REQUIRED WORK » Only what runs from the line with "JOY1 pin VRY: D2 -> D3" to the final line of the records below should be given again, word for word.

........

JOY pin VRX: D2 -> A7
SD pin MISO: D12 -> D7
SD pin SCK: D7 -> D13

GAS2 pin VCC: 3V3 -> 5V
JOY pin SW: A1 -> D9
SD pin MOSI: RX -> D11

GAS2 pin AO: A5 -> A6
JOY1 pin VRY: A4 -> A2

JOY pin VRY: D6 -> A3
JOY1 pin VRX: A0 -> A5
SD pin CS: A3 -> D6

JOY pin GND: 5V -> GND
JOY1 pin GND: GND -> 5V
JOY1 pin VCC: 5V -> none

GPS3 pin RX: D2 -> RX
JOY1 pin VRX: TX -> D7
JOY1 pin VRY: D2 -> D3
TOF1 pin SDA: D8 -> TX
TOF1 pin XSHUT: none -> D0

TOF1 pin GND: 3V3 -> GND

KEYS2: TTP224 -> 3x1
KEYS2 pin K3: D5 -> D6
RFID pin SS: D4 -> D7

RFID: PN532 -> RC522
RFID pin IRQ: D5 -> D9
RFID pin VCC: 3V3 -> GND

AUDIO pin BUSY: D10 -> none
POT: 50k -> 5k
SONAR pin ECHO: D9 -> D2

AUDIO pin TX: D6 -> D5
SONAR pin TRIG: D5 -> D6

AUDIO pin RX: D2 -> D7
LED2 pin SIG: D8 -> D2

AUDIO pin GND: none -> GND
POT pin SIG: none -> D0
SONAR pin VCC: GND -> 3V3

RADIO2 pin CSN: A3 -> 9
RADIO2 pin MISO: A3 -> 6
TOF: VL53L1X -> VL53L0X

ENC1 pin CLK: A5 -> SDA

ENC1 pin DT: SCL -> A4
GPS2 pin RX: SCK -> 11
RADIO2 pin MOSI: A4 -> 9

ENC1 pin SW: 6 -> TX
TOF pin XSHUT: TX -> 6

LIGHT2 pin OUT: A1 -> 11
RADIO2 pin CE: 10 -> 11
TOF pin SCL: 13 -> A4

........

WRITTEN SOLUTION »
JOY1 pin VRY: D2 -> D3
TOF1 pin SDA: D8 -> TX
TOF1 pin XSHUT: none -> D0

TOF1 pin GND: 3V3 -> GND

KEYS2: TTP224 -> 3x1
KEYS2 pin K3: D5 -> D6
RFID pin SS: D4 -> D7

RFID: PN532 -> RC522
RFID pin IRQ: D5 -> D9
RFID pin VCC: 3V3 -> GND

AUDIO pin BUSY: D10 -> none
POT: 50k -> 5k
SONAR pin ECHO: D9 -> D2

AUDIO pin TX: D6 -> D5
SONAR pin TRIG: D5 -> D6

AUDIO pin RX: D2 -> D7
LED2 pin SIG: D8 -> D2

AUDIO pin GND: none -> GND
POT pin SIG: none -> D0
SONAR pin VCC: GND -> 3V3

RADIO2 pin CSN: A3 -> 9
RADIO2 pin MISO: A3 -> 6
TOF: VL53L1X -> VL53L0X

ENC1 pin CLK: A5 -> SDA

ENC1 pin DT: SCL -> A4
GPS2 pin RX: SCK -> 11
RADIO2 pin MOSI: A4 -> 9

ENC1 pin SW: 6 -> TX
TOF pin XSHUT: TX -> 6

LIGHT2 pin OUT: A1 -> 11
RADIO2 pin CE: 10 -> 11
TOF pin SCL: 13 -> A4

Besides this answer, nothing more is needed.